▶ _Work order_:
Set down each entry exactly as given; pictures should not appear in the copy.

※

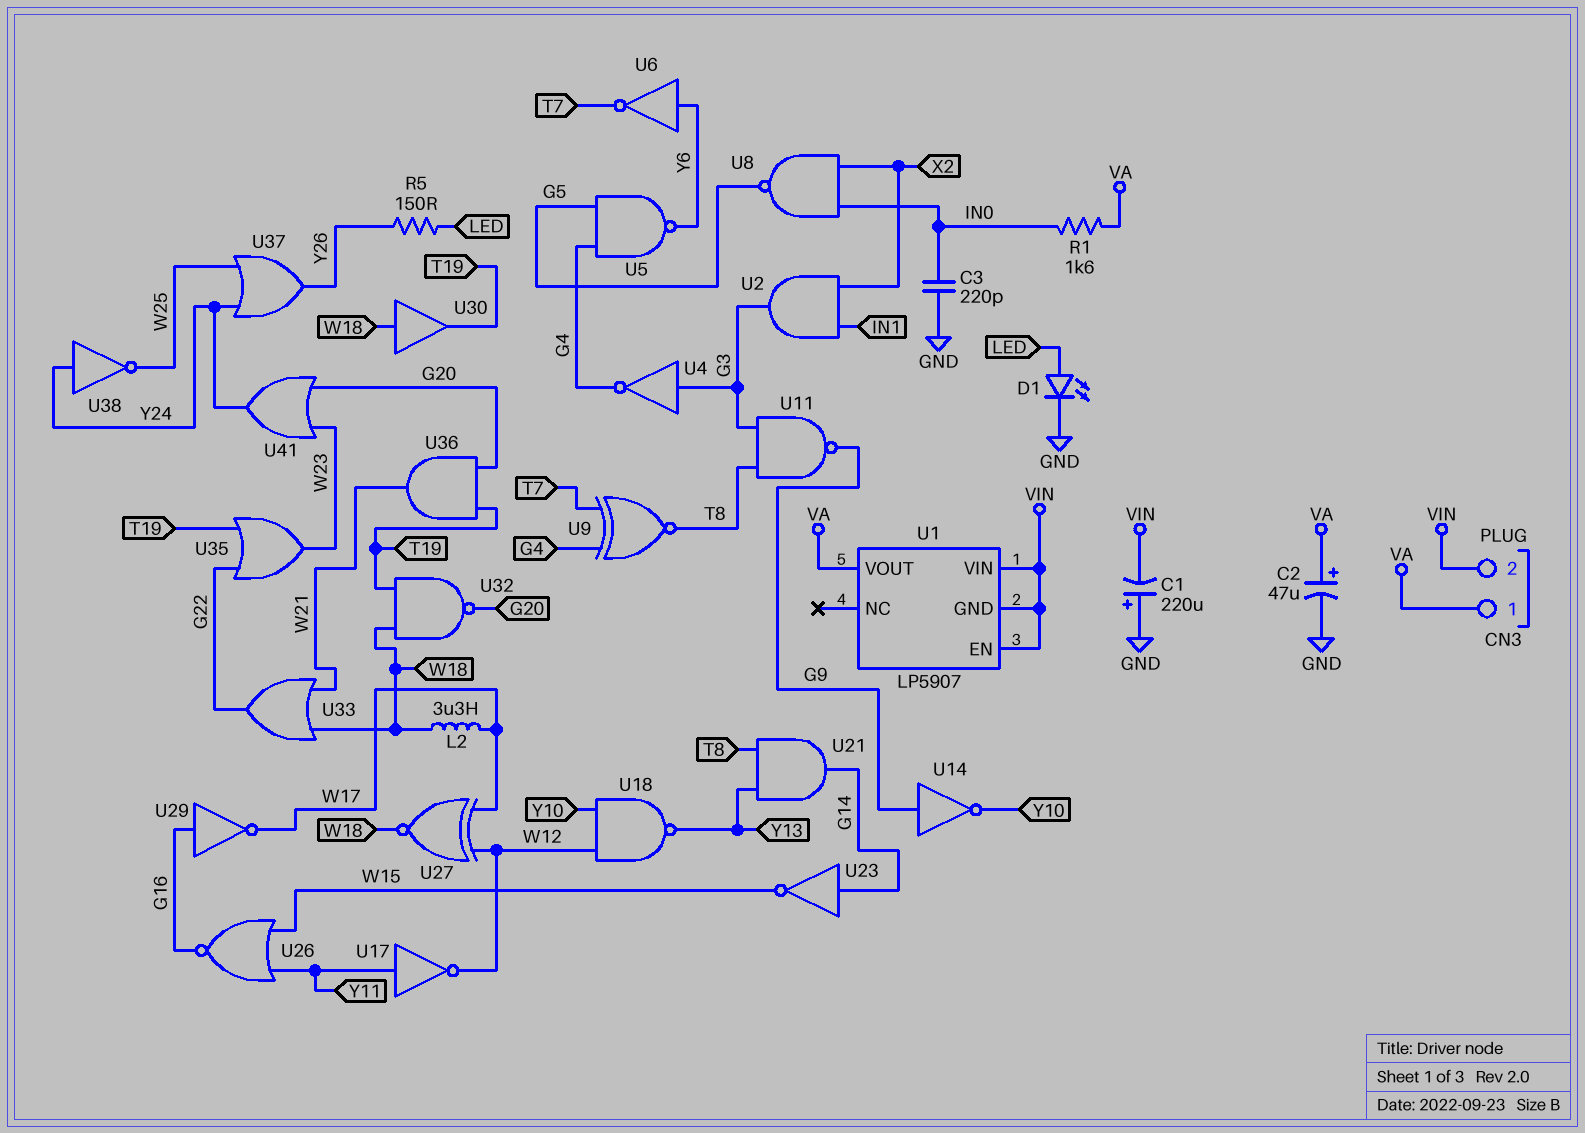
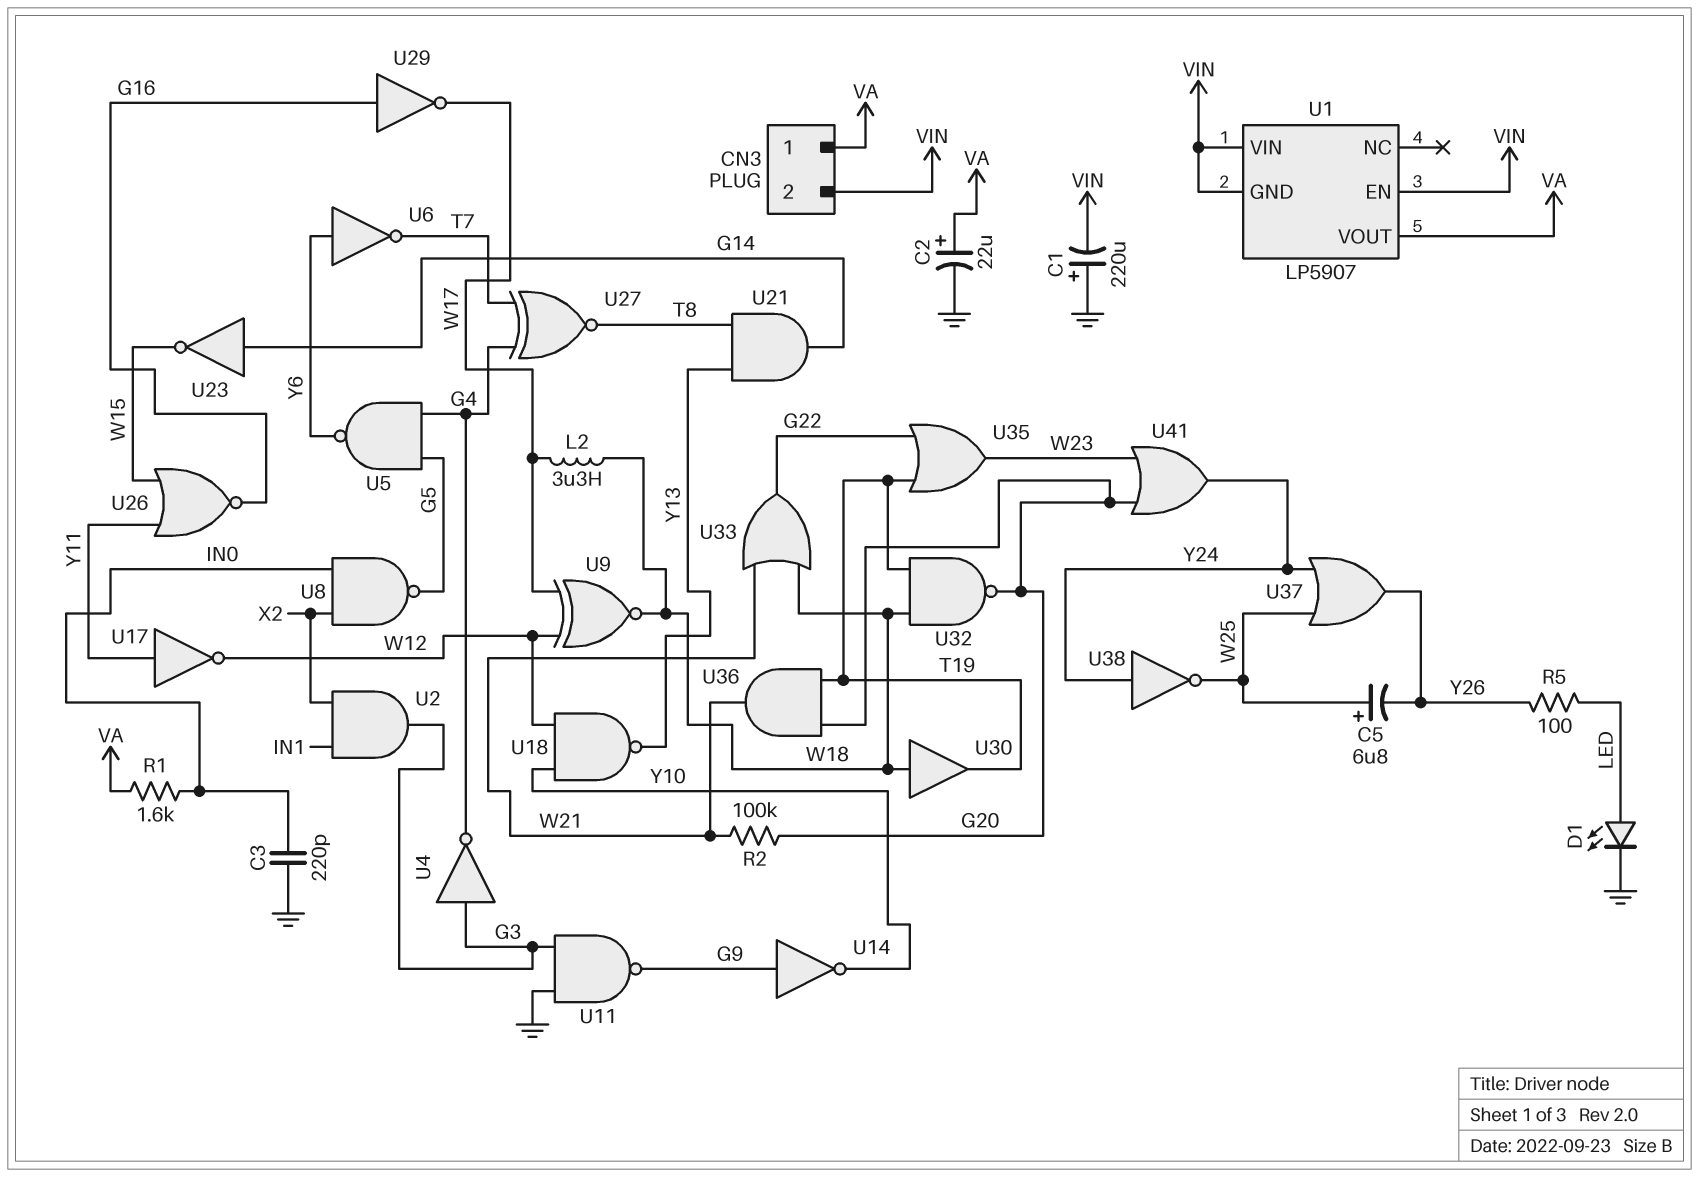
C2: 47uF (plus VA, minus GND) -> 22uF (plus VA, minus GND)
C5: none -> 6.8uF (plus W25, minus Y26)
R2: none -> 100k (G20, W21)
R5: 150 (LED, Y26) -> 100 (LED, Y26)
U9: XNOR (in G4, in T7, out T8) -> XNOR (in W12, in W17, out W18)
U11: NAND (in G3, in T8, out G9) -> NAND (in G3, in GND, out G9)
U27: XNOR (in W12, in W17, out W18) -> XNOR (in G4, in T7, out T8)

※

▶ _Reply_:
C2: 47uF (plus VA, minus GND) -> 22uF (plus VA, minus GND)
C5: none -> 6.8uF (plus W25, minus Y26)
R2: none -> 100k (G20, W21)
R5: 150 (LED, Y26) -> 100 (LED, Y26)
U9: XNOR (in G4, in T7, out T8) -> XNOR (in W12, in W17, out W18)
U11: NAND (in G3, in T8, out G9) -> NAND (in G3, in GND, out G9)
U27: XNOR (in W12, in W17, out W18) -> XNOR (in G4, in T7, out T8)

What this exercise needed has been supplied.